— Problem statement —
Transcribe the stretch of entries below from the line with "black brush: 2 -> 4" through the line with "green car: 1 -> 0", exactly and with both ends included; leave out all other lines.

— Recorded data —
━━━━━━━━

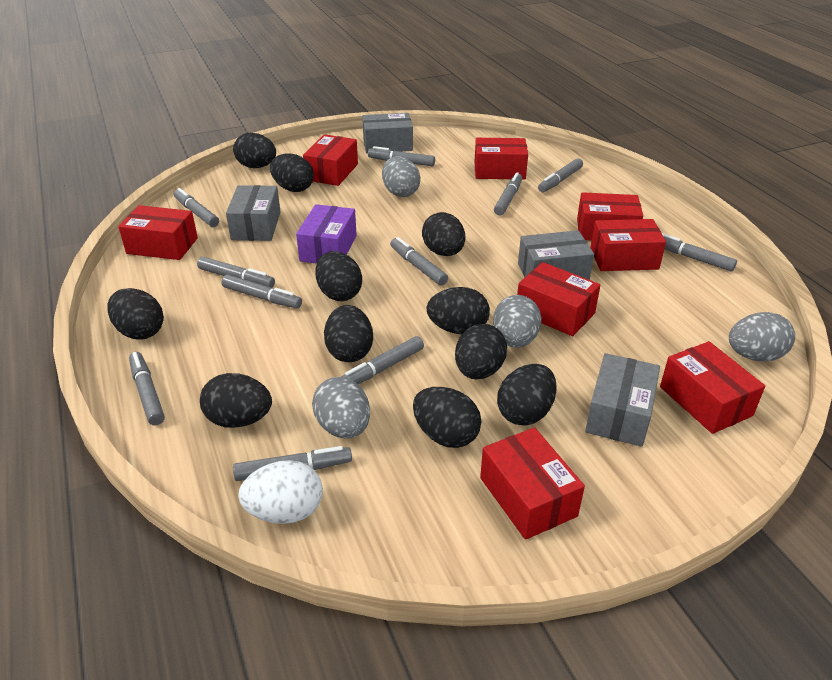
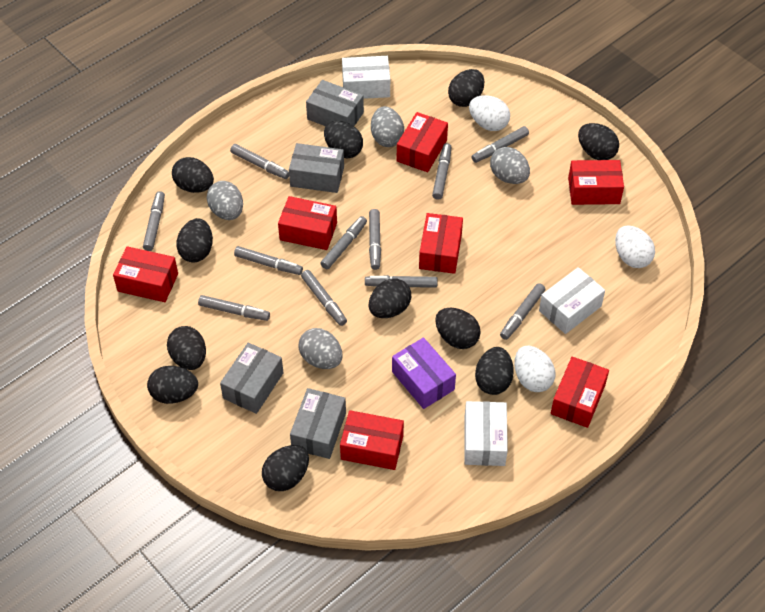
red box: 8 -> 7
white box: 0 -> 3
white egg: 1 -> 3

━━━━━━━━

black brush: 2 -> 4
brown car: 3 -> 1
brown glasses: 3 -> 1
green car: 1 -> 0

━━━━━━━━

— Response box —
black brush: 2 -> 4
brown car: 3 -> 1
brown glasses: 3 -> 1
green car: 1 -> 0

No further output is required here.